Scene comparison data
-- -- --

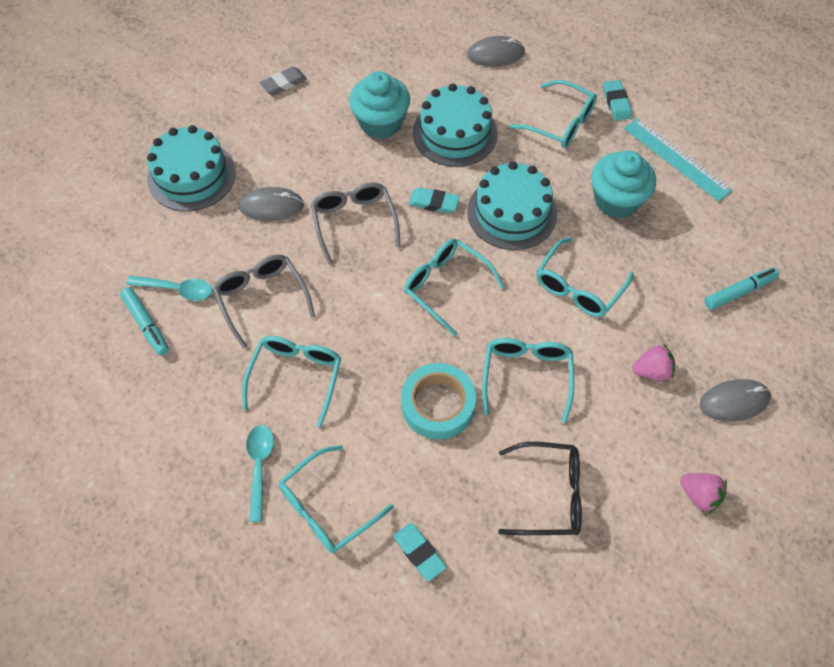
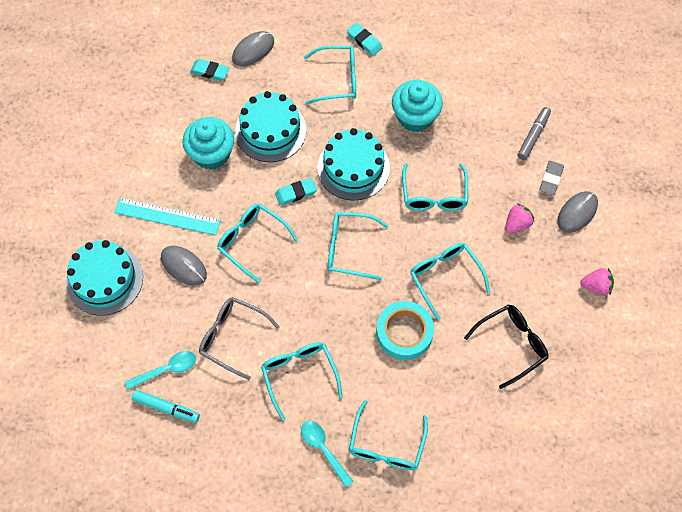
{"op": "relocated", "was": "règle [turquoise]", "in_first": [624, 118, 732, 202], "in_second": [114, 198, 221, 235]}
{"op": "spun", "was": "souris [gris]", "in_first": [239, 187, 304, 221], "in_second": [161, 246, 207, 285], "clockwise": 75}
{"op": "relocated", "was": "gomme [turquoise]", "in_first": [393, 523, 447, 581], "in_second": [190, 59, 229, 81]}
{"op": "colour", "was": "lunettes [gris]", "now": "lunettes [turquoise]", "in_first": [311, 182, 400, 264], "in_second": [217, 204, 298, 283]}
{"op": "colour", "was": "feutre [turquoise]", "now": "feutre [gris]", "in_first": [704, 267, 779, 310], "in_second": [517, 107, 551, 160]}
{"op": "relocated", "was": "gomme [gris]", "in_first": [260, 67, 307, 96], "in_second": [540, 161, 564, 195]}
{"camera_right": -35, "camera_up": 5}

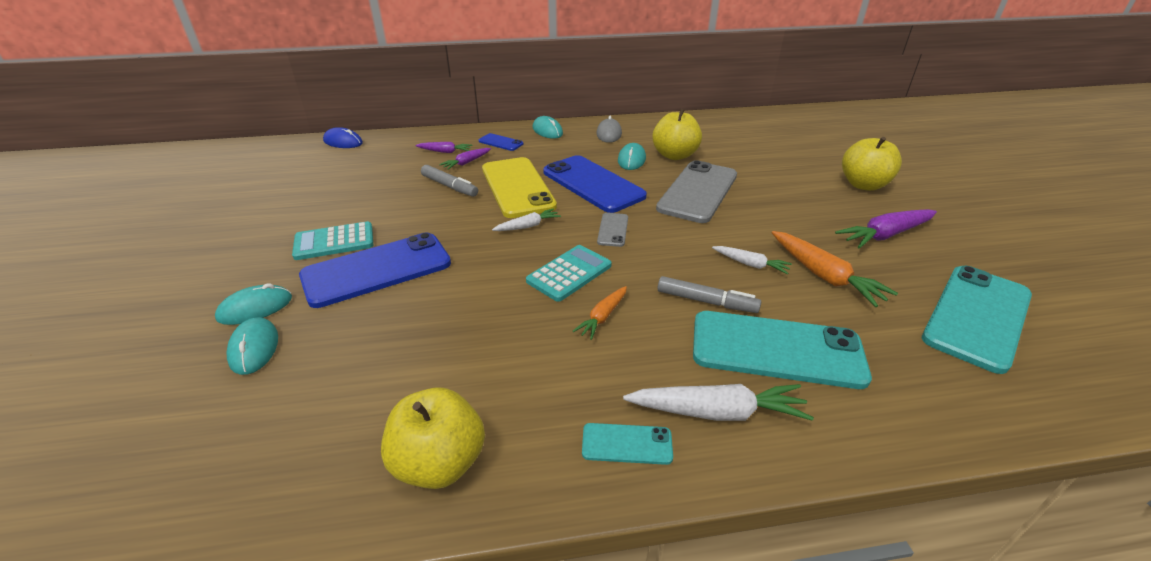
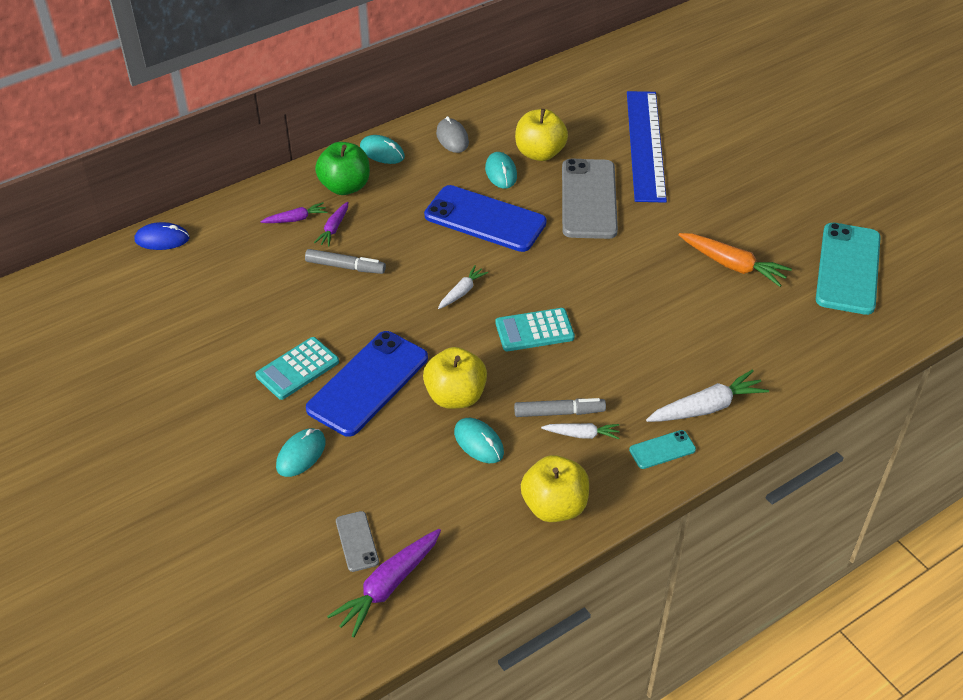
{"op": "exchanged", "was": "téléphone [bleu]", "now": "pomme [vert]", "in_first": [479, 133, 523, 151], "in_second": [315, 142, 370, 195]}
{"op": "relocated", "was": "carotte [violet]", "in_first": [835, 209, 937, 249], "in_second": [327, 529, 441, 637]}
{"op": "relocated", "was": "téléphone [gris]", "in_first": [597, 213, 628, 247], "in_second": [336, 511, 379, 572]}
{"op": "relocated", "was": "pomme [jaune]", "in_first": [842, 137, 902, 191], "in_second": [423, 347, 487, 409]}
{"op": "relocated", "was": "souris [turquoise]", "in_first": [226, 317, 278, 375], "in_second": [454, 418, 504, 463]}
{"op": "spun", "was": "calculatrice [turquoise]", "in_first": [526, 245, 612, 302], "in_second": [495, 308, 575, 351], "clockwise": -120}
{"op": "relocated", "was": "feutre [gris]", "in_first": [657, 276, 761, 313], "in_second": [514, 398, 606, 417]}
{"op": "relocated", "was": "carotte [blanc]", "in_first": [712, 246, 792, 275], "in_second": [541, 423, 620, 439]}
{"op": "appeared", "now": "règle [bleu]", "in_second": [627, 91, 667, 203]}
{"op": "missing", "was": "téléphone [jaune]", "in_first": [482, 157, 557, 218]}
{"op": "missing", "was": "carotte [orange]", "in_first": [573, 286, 627, 340]}
{"op": "missing", "was": "téléphone [turquoise]", "in_first": [693, 311, 872, 389]}
{"camera_right": -25, "camera_up": 10}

-- -- --

YOUR OBJECTIVE →
Restate the data above exactly, stripping out each image.

RESPONSE BOX →
{"op": "relocated", "was": "règle [turquoise]", "in_first": [624, 118, 732, 202], "in_second": [114, 198, 221, 235]}
{"op": "spun", "was": "souris [gris]", "in_first": [239, 187, 304, 221], "in_second": [161, 246, 207, 285], "clockwise": 75}
{"op": "relocated", "was": "gomme [turquoise]", "in_first": [393, 523, 447, 581], "in_second": [190, 59, 229, 81]}
{"op": "colour", "was": "lunettes [gris]", "now": "lunettes [turquoise]", "in_first": [311, 182, 400, 264], "in_second": [217, 204, 298, 283]}
{"op": "colour", "was": "feutre [turquoise]", "now": "feutre [gris]", "in_first": [704, 267, 779, 310], "in_second": [517, 107, 551, 160]}
{"op": "relocated", "was": "gomme [gris]", "in_first": [260, 67, 307, 96], "in_second": [540, 161, 564, 195]}
{"camera_right": -35, "camera_up": 5}

{"op": "exchanged", "was": "téléphone [bleu]", "now": "pomme [vert]", "in_first": [479, 133, 523, 151], "in_second": [315, 142, 370, 195]}
{"op": "relocated", "was": "carotte [violet]", "in_first": [835, 209, 937, 249], "in_second": [327, 529, 441, 637]}
{"op": "relocated", "was": "téléphone [gris]", "in_first": [597, 213, 628, 247], "in_second": [336, 511, 379, 572]}
{"op": "relocated", "was": "pomme [jaune]", "in_first": [842, 137, 902, 191], "in_second": [423, 347, 487, 409]}
{"op": "relocated", "was": "souris [turquoise]", "in_first": [226, 317, 278, 375], "in_second": [454, 418, 504, 463]}
{"op": "spun", "was": "calculatrice [turquoise]", "in_first": [526, 245, 612, 302], "in_second": [495, 308, 575, 351], "clockwise": -120}
{"op": "relocated", "was": "feutre [gris]", "in_first": [657, 276, 761, 313], "in_second": [514, 398, 606, 417]}
{"op": "relocated", "was": "carotte [blanc]", "in_first": [712, 246, 792, 275], "in_second": [541, 423, 620, 439]}
{"op": "appeared", "now": "règle [bleu]", "in_second": [627, 91, 667, 203]}
{"op": "missing", "was": "téléphone [jaune]", "in_first": [482, 157, 557, 218]}
{"op": "missing", "was": "carotte [orange]", "in_first": [573, 286, 627, 340]}
{"op": "missing", "was": "téléphone [turquoise]", "in_first": [693, 311, 872, 389]}
{"camera_right": -25, "camera_up": 10}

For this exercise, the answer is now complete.